▶ [What is expected]: Please restate every record below word for word and skip the pictures.

Items from a dataset
⁂
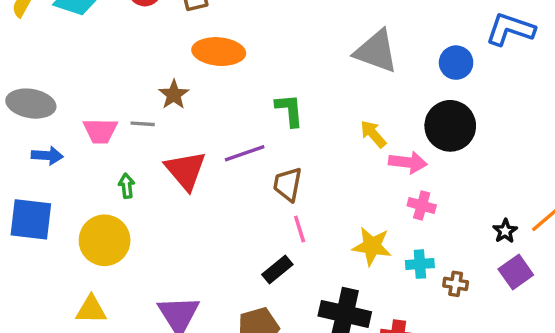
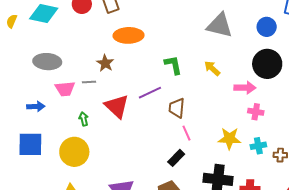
gray ellipse: (31, 104) -> (47, 62), moved
yellow arrow: (373, 134) -> (212, 68), moved

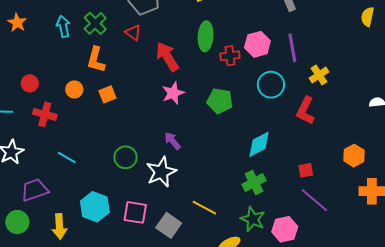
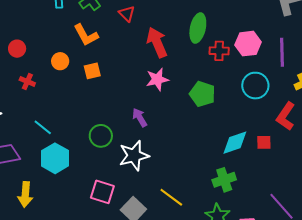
orange L-shape: (96, 60) -> (86, 35), turned -52
red cross: (45, 114) -> (27, 81), size x0.7
purple arrow: (173, 141) -> (140, 118), moved
red square: (306, 170) -> (264, 142), moved
cyan hexagon: (95, 207) -> (55, 158), moved

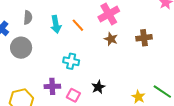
⁂
▶ [Answer space]:
gray ellipse: (31, 104) -> (47, 62), moved
yellow arrow: (373, 134) -> (212, 68), moved

orange L-shape: (96, 60) -> (86, 35), turned -52
red cross: (45, 114) -> (27, 81), size x0.7
purple arrow: (173, 141) -> (140, 118), moved
red square: (306, 170) -> (264, 142), moved
cyan hexagon: (95, 207) -> (55, 158), moved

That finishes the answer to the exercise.